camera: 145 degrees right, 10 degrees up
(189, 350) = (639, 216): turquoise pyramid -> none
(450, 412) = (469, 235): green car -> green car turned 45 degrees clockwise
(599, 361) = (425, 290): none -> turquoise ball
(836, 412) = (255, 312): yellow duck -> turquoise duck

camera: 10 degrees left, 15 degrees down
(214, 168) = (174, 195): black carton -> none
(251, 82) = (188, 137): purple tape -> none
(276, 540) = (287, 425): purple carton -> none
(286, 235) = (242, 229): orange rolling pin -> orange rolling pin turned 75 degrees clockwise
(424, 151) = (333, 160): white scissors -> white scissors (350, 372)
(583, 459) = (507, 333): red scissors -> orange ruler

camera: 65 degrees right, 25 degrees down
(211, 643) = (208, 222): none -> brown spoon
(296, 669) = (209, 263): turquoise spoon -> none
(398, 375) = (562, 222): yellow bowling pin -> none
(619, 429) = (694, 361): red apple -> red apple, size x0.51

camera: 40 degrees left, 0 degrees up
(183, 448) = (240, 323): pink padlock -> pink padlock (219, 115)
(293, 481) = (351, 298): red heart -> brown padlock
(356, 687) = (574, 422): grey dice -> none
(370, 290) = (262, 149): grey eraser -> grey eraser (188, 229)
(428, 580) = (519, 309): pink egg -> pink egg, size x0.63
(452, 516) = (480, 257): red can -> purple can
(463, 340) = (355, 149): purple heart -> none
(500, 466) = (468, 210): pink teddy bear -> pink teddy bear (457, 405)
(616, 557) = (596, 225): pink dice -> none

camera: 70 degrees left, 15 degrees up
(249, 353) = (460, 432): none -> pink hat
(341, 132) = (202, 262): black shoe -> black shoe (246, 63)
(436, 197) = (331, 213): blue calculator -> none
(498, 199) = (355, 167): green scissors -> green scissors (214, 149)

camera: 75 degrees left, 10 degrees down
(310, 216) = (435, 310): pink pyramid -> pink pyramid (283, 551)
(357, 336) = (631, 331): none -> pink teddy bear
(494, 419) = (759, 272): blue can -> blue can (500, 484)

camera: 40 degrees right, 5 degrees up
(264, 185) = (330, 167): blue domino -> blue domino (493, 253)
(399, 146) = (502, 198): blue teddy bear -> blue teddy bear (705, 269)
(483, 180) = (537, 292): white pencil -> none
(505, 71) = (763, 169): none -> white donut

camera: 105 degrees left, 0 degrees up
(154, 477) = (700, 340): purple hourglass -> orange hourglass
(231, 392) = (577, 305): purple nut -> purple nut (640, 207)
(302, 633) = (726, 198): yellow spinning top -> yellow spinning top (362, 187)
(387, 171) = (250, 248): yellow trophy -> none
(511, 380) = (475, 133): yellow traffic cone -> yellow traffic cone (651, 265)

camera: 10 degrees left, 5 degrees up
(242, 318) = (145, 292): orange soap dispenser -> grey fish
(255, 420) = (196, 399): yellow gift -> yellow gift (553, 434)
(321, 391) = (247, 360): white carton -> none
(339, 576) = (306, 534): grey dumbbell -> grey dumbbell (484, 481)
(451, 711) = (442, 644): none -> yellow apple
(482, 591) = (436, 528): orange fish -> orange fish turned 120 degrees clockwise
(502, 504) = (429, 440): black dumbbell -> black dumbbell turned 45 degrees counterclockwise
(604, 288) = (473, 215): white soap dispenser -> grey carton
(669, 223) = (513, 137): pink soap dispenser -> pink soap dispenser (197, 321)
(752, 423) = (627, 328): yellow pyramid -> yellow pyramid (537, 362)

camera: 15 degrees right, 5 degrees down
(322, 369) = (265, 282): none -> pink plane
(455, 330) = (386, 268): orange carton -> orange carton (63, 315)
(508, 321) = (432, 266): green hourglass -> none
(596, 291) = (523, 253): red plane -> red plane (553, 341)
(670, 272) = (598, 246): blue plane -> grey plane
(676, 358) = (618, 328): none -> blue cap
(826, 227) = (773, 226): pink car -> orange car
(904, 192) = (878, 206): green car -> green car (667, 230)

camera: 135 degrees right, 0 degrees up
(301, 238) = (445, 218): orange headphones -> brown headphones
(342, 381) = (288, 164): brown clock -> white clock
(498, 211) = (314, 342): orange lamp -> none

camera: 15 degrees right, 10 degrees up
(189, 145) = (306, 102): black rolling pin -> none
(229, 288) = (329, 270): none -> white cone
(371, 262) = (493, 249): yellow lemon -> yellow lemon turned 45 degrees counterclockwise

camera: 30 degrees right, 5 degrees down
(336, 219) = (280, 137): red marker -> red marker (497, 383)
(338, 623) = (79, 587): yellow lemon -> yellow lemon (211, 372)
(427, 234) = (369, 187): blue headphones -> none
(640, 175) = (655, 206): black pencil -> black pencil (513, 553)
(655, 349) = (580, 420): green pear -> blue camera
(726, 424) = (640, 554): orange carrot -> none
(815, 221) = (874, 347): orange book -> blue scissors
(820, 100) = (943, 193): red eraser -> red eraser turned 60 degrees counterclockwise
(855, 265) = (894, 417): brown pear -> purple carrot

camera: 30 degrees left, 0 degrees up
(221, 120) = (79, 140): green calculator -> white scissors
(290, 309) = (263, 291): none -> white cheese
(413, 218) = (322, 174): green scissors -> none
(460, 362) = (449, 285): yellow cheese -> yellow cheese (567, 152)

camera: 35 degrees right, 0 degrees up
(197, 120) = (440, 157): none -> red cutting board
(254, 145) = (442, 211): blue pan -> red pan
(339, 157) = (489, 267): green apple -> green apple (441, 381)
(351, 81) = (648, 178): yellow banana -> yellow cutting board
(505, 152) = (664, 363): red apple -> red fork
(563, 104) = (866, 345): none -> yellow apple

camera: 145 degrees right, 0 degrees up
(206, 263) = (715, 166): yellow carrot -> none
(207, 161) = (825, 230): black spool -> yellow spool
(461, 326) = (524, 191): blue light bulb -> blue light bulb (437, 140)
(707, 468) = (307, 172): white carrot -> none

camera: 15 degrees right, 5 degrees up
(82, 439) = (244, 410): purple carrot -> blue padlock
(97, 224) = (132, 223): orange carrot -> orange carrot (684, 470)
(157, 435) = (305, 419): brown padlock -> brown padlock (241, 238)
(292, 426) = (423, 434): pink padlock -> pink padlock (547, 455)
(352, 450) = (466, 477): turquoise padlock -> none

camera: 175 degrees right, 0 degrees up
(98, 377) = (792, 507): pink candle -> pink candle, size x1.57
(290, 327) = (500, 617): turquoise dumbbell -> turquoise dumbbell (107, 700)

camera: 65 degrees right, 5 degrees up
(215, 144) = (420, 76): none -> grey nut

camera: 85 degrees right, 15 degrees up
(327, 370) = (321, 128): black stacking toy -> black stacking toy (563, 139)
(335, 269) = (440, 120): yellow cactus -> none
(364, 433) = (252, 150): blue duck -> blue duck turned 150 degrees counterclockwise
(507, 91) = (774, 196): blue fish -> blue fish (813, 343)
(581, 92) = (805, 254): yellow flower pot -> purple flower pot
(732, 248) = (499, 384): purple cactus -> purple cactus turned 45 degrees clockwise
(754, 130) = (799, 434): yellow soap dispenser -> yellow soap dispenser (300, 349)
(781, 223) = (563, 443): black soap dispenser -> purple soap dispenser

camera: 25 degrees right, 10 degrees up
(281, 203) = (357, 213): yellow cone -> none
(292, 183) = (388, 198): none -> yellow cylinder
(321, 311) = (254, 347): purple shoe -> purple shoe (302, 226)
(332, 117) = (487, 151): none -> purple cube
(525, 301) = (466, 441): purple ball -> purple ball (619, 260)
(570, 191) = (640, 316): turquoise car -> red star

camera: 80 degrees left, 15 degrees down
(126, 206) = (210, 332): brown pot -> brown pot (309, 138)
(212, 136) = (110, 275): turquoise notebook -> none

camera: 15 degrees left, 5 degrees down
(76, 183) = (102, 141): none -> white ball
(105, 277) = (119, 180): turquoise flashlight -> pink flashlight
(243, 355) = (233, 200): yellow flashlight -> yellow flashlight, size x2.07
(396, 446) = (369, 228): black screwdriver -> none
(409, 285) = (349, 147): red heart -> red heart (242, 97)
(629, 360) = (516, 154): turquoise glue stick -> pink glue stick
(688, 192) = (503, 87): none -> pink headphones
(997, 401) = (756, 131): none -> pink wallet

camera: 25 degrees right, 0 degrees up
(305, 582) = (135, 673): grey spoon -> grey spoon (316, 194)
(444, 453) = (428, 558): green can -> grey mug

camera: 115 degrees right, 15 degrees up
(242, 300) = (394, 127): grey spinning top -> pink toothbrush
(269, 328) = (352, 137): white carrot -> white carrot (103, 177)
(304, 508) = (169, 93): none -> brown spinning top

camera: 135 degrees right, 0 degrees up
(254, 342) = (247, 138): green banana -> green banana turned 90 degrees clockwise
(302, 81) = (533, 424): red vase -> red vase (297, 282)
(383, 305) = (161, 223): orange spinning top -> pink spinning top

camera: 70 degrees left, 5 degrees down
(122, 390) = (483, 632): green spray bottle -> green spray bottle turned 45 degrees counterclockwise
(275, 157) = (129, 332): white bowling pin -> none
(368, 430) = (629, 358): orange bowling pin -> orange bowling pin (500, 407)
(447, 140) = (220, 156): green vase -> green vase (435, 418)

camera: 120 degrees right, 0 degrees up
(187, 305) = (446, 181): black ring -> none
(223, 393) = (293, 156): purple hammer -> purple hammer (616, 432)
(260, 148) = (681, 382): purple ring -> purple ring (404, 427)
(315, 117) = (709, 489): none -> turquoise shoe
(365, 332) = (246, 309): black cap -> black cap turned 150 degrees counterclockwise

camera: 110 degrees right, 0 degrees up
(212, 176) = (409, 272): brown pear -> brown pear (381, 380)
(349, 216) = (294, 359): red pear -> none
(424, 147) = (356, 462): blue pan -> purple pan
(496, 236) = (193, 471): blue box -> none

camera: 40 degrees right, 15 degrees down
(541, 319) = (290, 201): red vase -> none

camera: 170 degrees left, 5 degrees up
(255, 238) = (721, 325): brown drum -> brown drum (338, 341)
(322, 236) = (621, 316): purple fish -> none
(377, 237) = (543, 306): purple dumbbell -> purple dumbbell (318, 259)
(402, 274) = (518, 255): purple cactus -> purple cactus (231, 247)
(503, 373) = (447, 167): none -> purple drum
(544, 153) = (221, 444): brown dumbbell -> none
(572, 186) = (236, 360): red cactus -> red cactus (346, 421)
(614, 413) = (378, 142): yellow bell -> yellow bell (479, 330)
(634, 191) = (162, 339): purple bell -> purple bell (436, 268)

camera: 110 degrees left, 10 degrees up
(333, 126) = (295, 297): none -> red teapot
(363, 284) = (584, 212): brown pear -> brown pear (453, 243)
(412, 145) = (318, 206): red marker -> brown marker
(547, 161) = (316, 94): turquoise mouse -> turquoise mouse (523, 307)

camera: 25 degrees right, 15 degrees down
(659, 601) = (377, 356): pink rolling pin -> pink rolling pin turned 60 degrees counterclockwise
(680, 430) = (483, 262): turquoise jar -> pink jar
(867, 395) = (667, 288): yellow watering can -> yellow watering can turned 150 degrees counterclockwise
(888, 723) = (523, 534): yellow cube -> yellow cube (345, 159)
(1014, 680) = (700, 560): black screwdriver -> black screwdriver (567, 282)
# # # # # # #
WHAT YOU HAVE TO DO: Your answer should consist only of the lines above between the line holding "(339, 157) = (489, 267): green" and the line holding "(581, 92) = (805, 254): yellow", inclusive, each transcribed exactly.

SOLVED EXERCISE:
(339, 157) = (489, 267): green apple -> green apple (441, 381)
(351, 81) = (648, 178): yellow banana -> yellow cutting board
(505, 152) = (664, 363): red apple -> red fork
(563, 104) = (866, 345): none -> yellow apple

camera: 145 degrees right, 0 degrees up
(206, 263) = (715, 166): yellow carrot -> none
(207, 161) = (825, 230): black spool -> yellow spool
(461, 326) = (524, 191): blue light bulb -> blue light bulb (437, 140)
(707, 468) = (307, 172): white carrot -> none

camera: 15 degrees right, 5 degrees up
(82, 439) = (244, 410): purple carrot -> blue padlock
(97, 224) = (132, 223): orange carrot -> orange carrot (684, 470)
(157, 435) = (305, 419): brown padlock -> brown padlock (241, 238)
(292, 426) = (423, 434): pink padlock -> pink padlock (547, 455)
(352, 450) = (466, 477): turquoise padlock -> none

camera: 175 degrees right, 0 degrees up
(98, 377) = (792, 507): pink candle -> pink candle, size x1.57
(290, 327) = (500, 617): turquoise dumbbell -> turquoise dumbbell (107, 700)

camera: 65 degrees right, 5 degrees up
(215, 144) = (420, 76): none -> grey nut

camera: 85 degrees right, 15 degrees up
(327, 370) = (321, 128): black stacking toy -> black stacking toy (563, 139)
(335, 269) = (440, 120): yellow cactus -> none
(364, 433) = (252, 150): blue duck -> blue duck turned 150 degrees counterclockwise
(507, 91) = (774, 196): blue fish -> blue fish (813, 343)
(581, 92) = (805, 254): yellow flower pot -> purple flower pot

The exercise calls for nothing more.